AIM OF THE TASK ▸
Filter out all lines without the word "plus" from the data below, please, and copy the rest.

Edit tracking data:
______
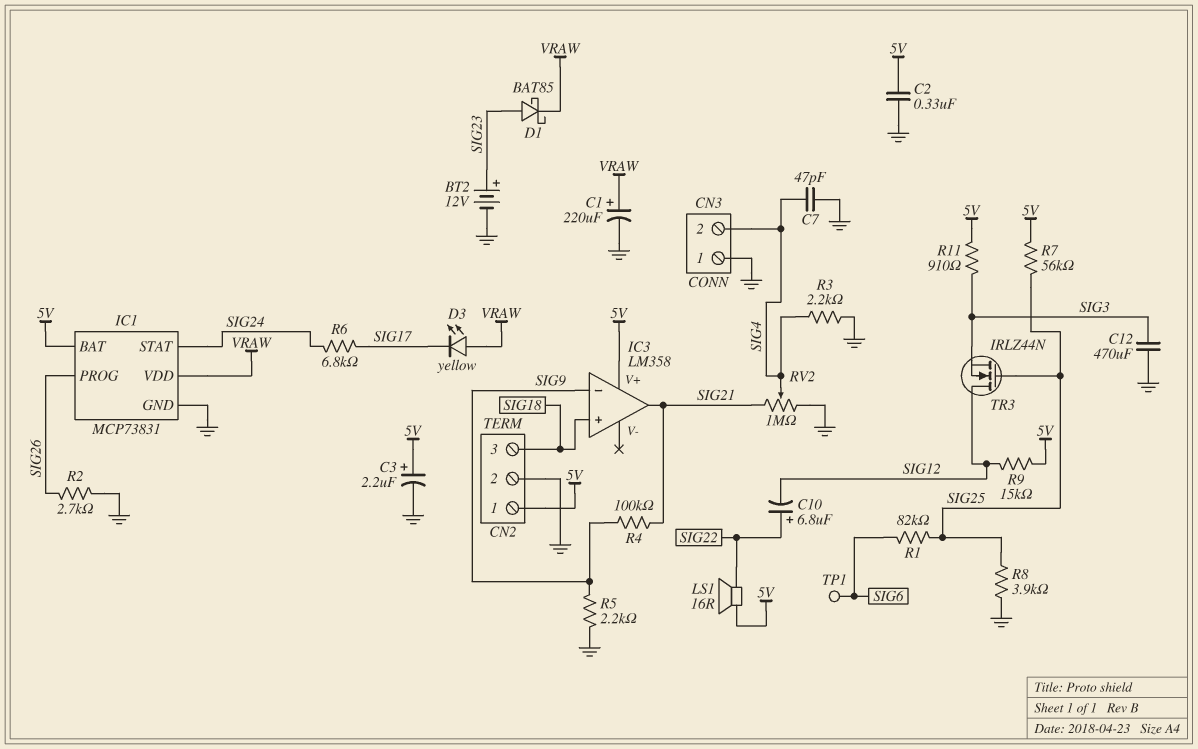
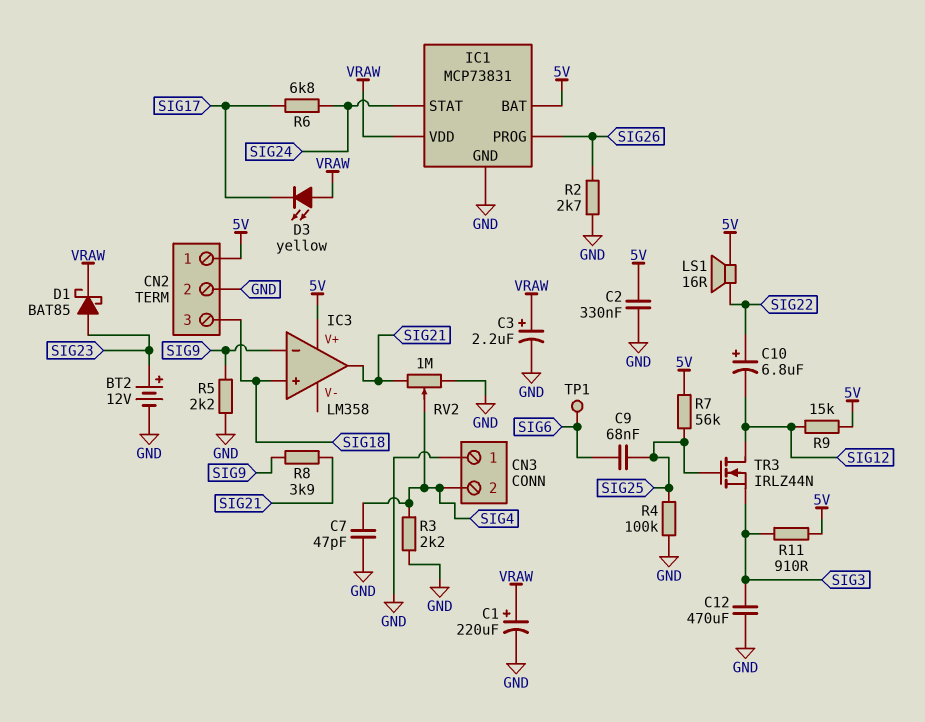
C3: 2.2uF (plus 5V, minus GND) -> 2.2uF (plus VRAW, minus GND)
C9: none -> 68nF (SIG6, SIG25)
R1: 82k (SIG6, SIG25) -> none
R4: 100k (SIG9, SIG21) -> 100k (GND, SIG25)
R8: 3.9k (GND, SIG25) -> 3.9k (SIG9, SIG21)

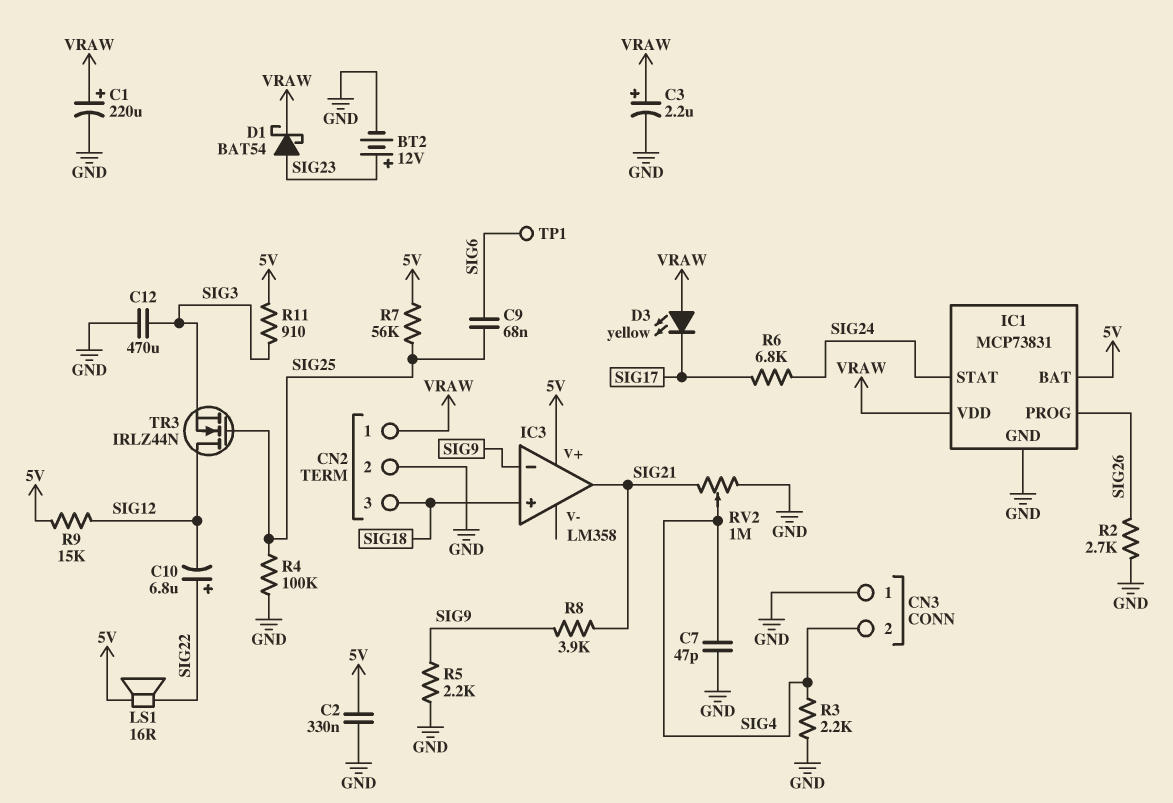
CN2 pin 1: 5V -> VRAW
D1: schottky BAT85 (A SIG23, K VRAW) -> schottky BAT54 (A SIG23, K VRAW)

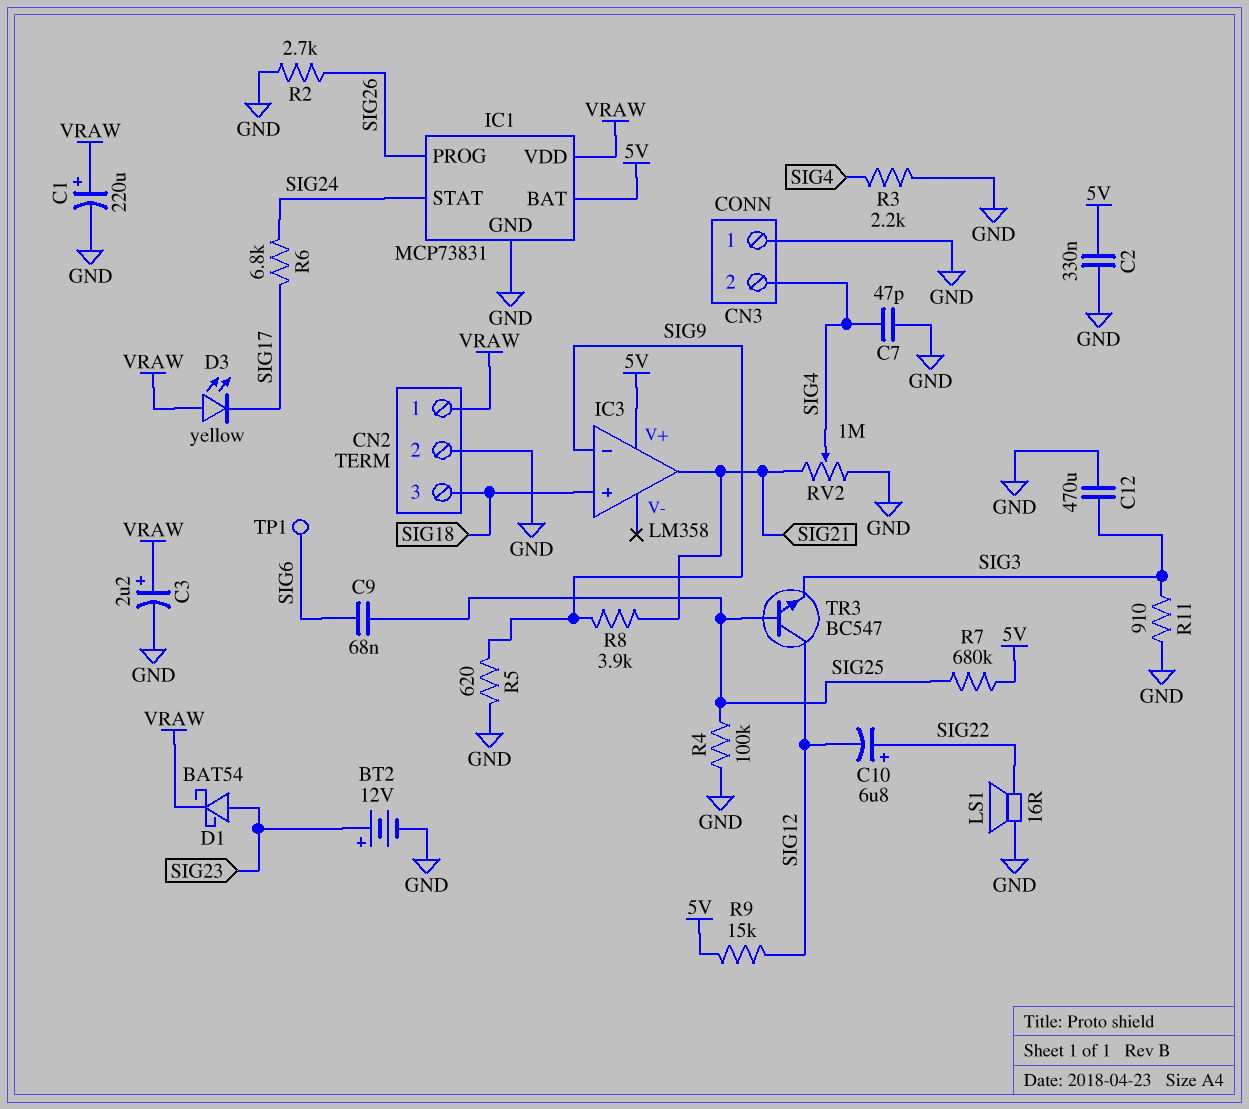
LS1: speaker 16R (5V, SIG22) -> speaker 16R (GND, SIG22)
R5: 2.2k (GND, SIG9) -> 620 (GND, SIG9)
R7: 56k (5V, SIG25) -> 680k (5V, SIG25)
R11: 910 (5V, SIG3) -> 910 (GND, SIG3)
TR3: NMOS IRLZ44N (G SIG25, D SIG12, S SIG3) -> NPN BC547 (B SIG25, C SIG12, E SIG3)

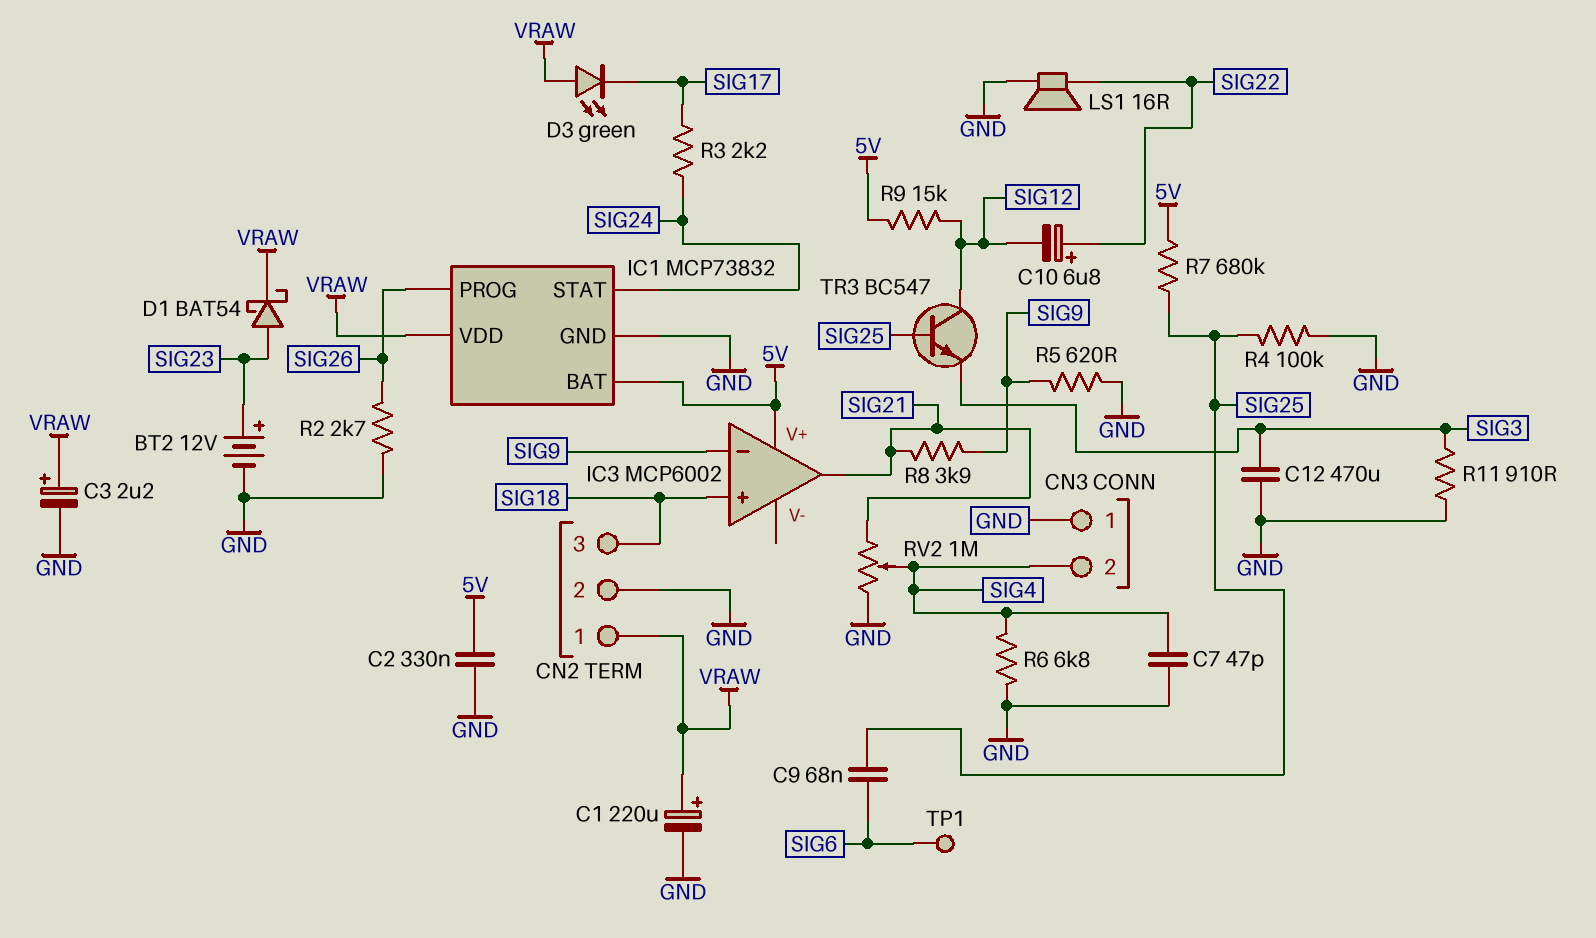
D3: LED yellow (A VRAW, K SIG17) -> LED green (A VRAW, K SIG17)
IC1: MCP73831 -> MCP73832
IC3: LM358 -> MCP6002
R3: 2.2k (GND, SIG4) -> 2.2k (SIG17, SIG24)
R6: 6.8k (SIG17, SIG24) -> 6.8k (GND, SIG4)

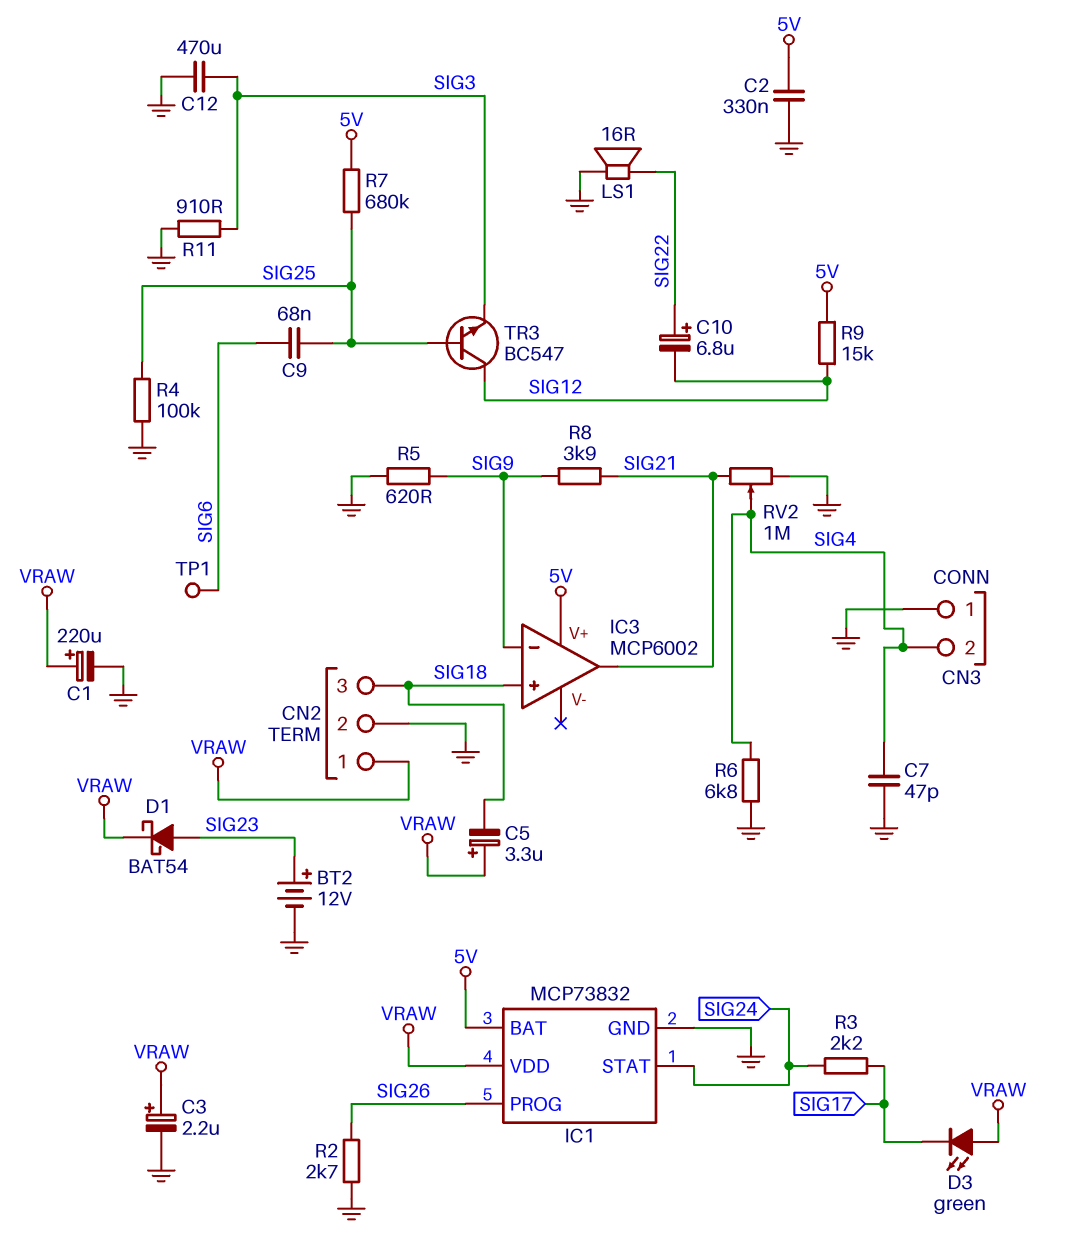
C5: none -> 3.3uF (plus VRAW, minus SIG18)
______
WRITTEN SOLUTION ▸
C3: 2.2uF (plus 5V, minus GND) -> 2.2uF (plus VRAW, minus GND)
C5: none -> 3.3uF (plus VRAW, minus SIG18)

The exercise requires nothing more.